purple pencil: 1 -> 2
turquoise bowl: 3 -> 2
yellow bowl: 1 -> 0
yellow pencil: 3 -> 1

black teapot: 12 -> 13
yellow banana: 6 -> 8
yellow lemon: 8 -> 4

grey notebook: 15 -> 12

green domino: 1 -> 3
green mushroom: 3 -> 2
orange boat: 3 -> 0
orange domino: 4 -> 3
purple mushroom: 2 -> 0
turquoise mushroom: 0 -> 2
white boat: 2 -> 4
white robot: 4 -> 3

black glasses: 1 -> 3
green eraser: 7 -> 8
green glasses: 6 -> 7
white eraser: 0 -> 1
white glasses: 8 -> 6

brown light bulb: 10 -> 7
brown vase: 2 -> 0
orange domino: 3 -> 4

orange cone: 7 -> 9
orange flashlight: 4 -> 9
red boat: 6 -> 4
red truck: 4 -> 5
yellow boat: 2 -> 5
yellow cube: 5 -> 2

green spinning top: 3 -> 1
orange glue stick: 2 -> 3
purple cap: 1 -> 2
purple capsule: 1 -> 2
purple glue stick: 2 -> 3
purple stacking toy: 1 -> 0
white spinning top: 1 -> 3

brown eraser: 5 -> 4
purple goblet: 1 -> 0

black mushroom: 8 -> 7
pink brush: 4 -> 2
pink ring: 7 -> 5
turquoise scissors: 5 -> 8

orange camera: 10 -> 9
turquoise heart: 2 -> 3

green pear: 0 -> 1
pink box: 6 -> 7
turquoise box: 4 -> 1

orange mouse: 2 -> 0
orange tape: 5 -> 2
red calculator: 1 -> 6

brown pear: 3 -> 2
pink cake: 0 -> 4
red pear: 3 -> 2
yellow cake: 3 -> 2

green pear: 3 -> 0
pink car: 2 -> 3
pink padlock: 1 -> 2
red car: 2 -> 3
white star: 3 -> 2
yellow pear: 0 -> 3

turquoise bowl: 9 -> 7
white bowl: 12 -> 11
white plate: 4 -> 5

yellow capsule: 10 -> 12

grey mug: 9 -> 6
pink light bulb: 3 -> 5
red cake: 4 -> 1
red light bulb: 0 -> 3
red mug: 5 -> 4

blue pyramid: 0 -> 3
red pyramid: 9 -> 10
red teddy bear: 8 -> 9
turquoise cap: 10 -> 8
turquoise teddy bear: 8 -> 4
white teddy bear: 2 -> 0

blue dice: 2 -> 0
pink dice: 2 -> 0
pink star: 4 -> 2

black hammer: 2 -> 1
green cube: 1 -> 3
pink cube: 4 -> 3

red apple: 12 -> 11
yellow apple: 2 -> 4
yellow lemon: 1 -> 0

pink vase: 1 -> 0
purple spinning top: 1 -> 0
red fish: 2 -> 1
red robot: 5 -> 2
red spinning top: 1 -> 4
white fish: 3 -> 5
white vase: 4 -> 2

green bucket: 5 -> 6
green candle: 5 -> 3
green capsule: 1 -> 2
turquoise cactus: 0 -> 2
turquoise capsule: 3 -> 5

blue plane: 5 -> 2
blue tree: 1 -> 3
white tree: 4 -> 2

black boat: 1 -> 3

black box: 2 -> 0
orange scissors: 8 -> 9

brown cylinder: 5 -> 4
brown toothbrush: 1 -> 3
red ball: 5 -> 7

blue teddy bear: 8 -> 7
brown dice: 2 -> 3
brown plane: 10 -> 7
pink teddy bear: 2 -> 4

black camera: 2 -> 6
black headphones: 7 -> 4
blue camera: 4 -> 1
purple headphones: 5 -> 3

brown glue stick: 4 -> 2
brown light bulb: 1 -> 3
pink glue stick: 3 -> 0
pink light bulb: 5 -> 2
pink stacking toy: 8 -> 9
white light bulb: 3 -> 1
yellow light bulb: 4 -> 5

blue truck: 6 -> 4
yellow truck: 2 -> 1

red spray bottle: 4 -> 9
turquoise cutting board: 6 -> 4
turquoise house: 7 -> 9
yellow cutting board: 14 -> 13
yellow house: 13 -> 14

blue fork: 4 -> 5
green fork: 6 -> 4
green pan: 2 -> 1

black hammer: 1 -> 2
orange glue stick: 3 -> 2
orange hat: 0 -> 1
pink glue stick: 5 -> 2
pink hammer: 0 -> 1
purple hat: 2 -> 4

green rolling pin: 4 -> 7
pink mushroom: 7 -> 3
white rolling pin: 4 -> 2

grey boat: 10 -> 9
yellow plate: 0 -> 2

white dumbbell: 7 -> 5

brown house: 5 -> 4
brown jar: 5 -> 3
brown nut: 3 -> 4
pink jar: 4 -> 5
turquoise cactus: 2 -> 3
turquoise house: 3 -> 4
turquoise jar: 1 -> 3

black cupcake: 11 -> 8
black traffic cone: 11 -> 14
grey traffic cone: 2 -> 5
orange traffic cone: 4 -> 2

::::

-- TASK REQUIREMENTS --
Above are the records; repeat exactly the lines from the one holding "black teapot: 12 -> 13" down to the one holding "orange cone: 7 -> 9", end lines included.

-- RESPONSE --
black teapot: 12 -> 13
yellow banana: 6 -> 8
yellow lemon: 8 -> 4

grey notebook: 15 -> 12

green domino: 1 -> 3
green mushroom: 3 -> 2
orange boat: 3 -> 0
orange domino: 4 -> 3
purple mushroom: 2 -> 0
turquoise mushroom: 0 -> 2
white boat: 2 -> 4
white robot: 4 -> 3

black glasses: 1 -> 3
green eraser: 7 -> 8
green glasses: 6 -> 7
white eraser: 0 -> 1
white glasses: 8 -> 6

brown light bulb: 10 -> 7
brown vase: 2 -> 0
orange domino: 3 -> 4

orange cone: 7 -> 9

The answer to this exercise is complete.